═════ Supplied entries ═════

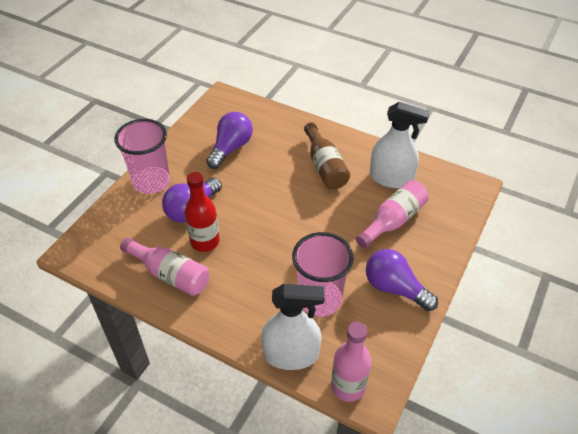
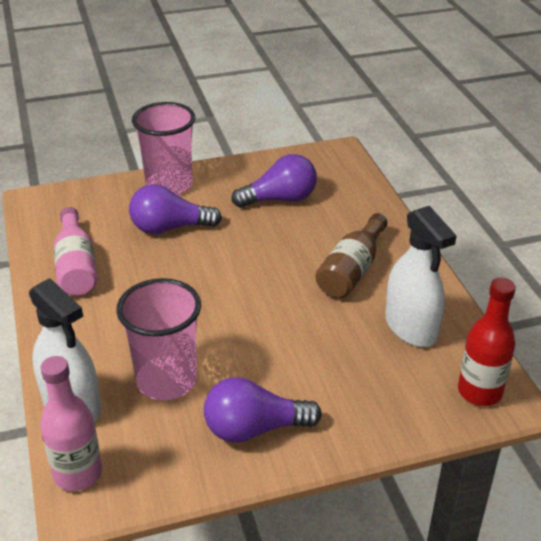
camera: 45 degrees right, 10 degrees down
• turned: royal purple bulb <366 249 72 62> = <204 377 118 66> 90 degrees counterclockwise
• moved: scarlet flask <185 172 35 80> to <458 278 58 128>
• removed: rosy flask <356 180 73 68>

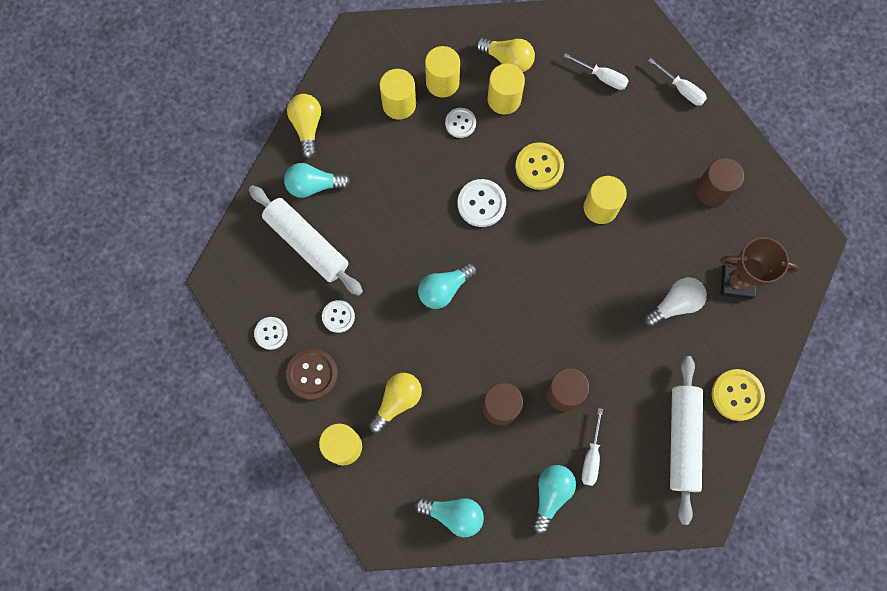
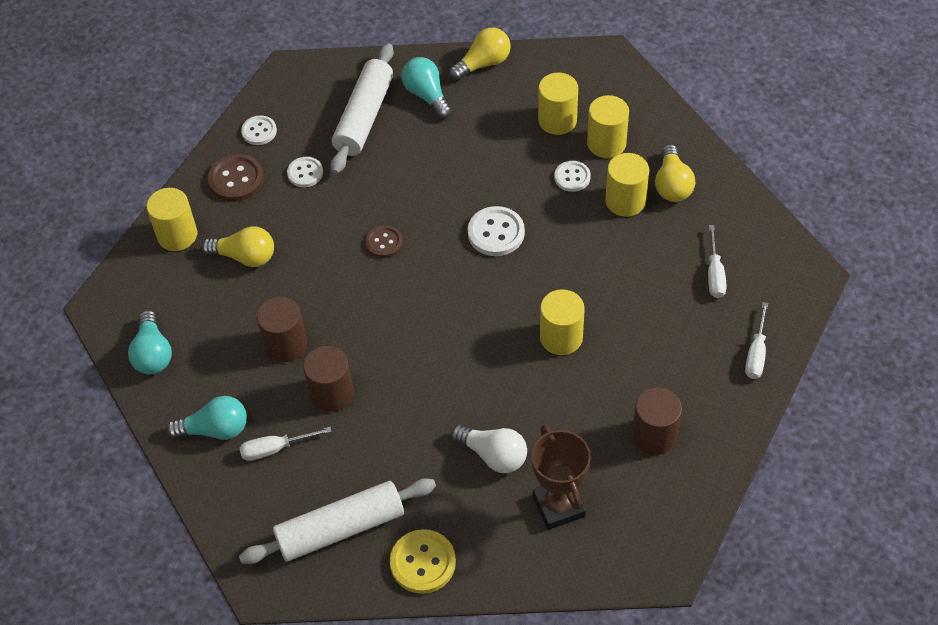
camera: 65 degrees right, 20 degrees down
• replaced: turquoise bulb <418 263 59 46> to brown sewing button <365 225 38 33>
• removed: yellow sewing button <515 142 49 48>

═════
═════ Supplied entries ═════

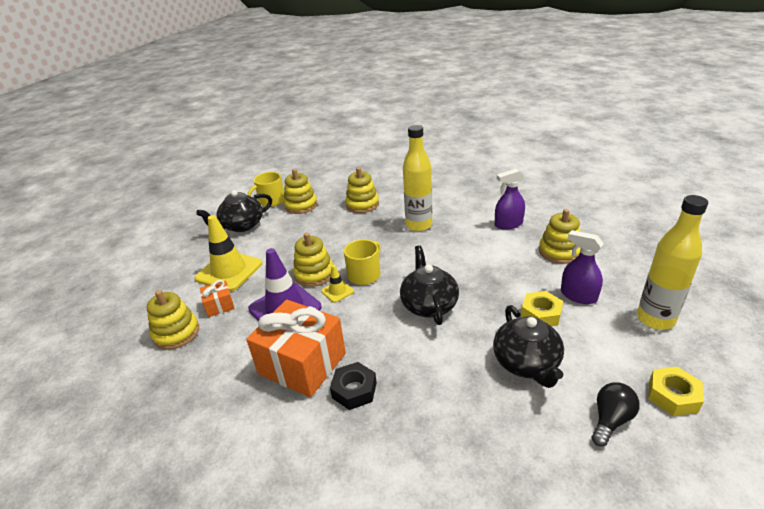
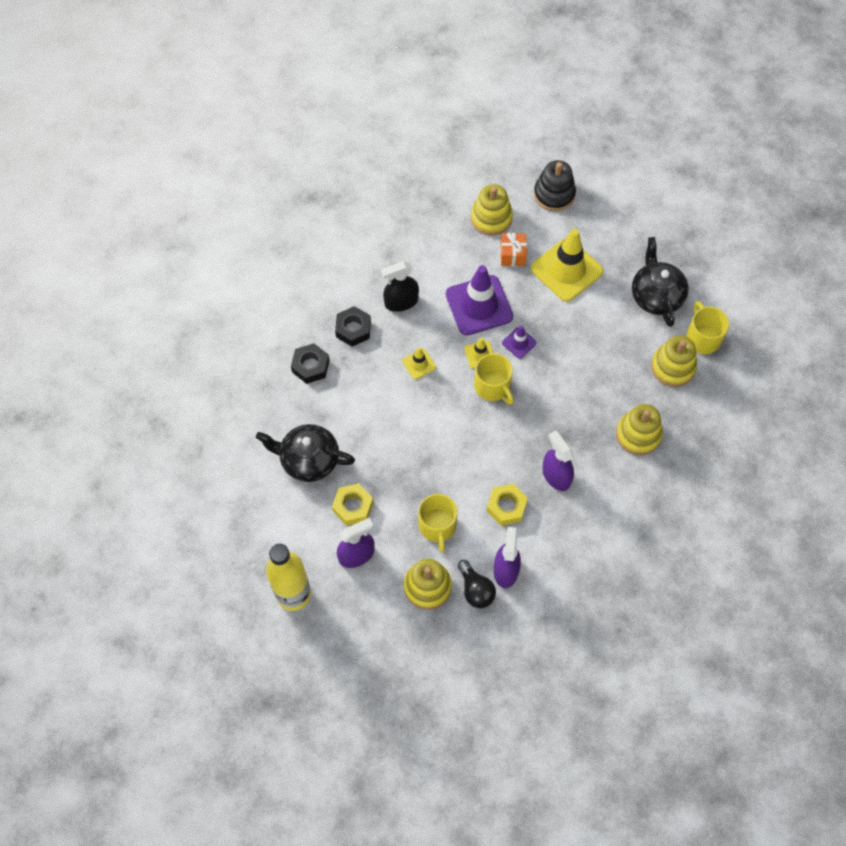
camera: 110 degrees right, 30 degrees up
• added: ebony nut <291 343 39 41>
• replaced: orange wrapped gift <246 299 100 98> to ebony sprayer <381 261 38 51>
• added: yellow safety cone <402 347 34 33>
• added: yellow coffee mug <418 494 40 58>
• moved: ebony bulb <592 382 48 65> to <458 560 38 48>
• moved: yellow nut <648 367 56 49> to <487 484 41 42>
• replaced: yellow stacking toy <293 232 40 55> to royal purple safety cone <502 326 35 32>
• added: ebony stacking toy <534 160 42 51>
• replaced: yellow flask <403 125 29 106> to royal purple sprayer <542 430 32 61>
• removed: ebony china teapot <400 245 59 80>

═════
═════ Supplied entries ═════

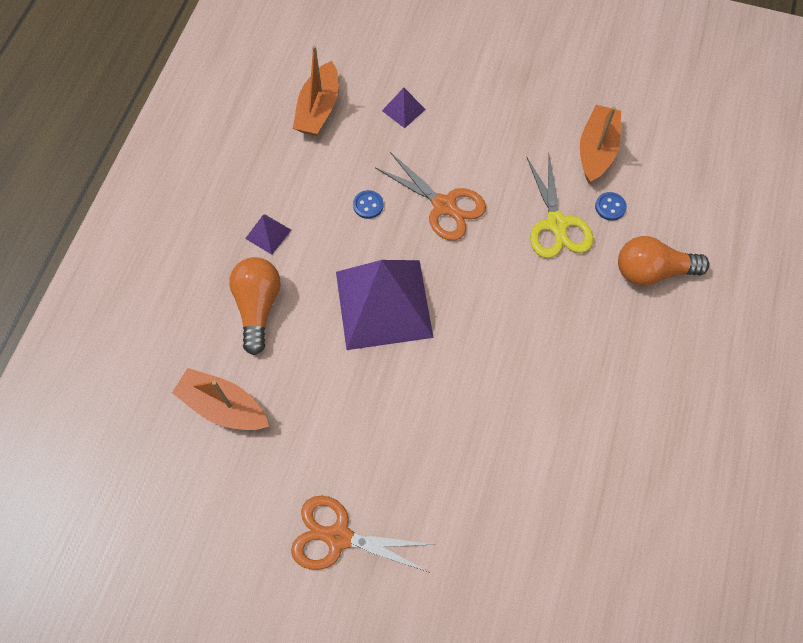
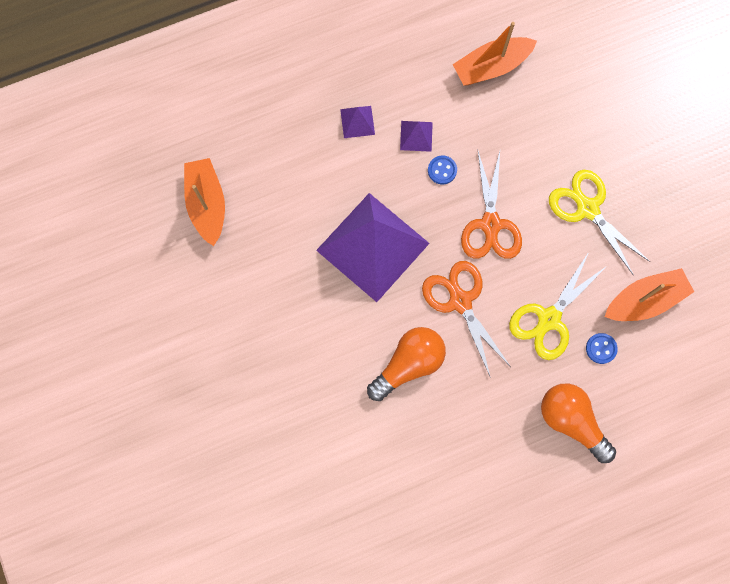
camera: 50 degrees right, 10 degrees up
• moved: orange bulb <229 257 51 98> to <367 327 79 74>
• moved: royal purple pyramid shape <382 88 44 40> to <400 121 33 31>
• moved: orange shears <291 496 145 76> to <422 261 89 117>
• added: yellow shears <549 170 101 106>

═════

* Problem to solve *
The result should be an exact copy of only the lines above from the one that holds "camera: 45 degrees right, 10 degrees down" through the one that holds "<515 142 49 48>", both ends included, without pictures.

* Written solution *
camera: 45 degrees right, 10 degrees down
• turned: royal purple bulb <366 249 72 62> = <204 377 118 66> 90 degrees counterclockwise
• moved: scarlet flask <185 172 35 80> to <458 278 58 128>
• removed: rosy flask <356 180 73 68>

camera: 65 degrees right, 20 degrees down
• replaced: turquoise bulb <418 263 59 46> to brown sewing button <365 225 38 33>
• removed: yellow sewing button <515 142 49 48>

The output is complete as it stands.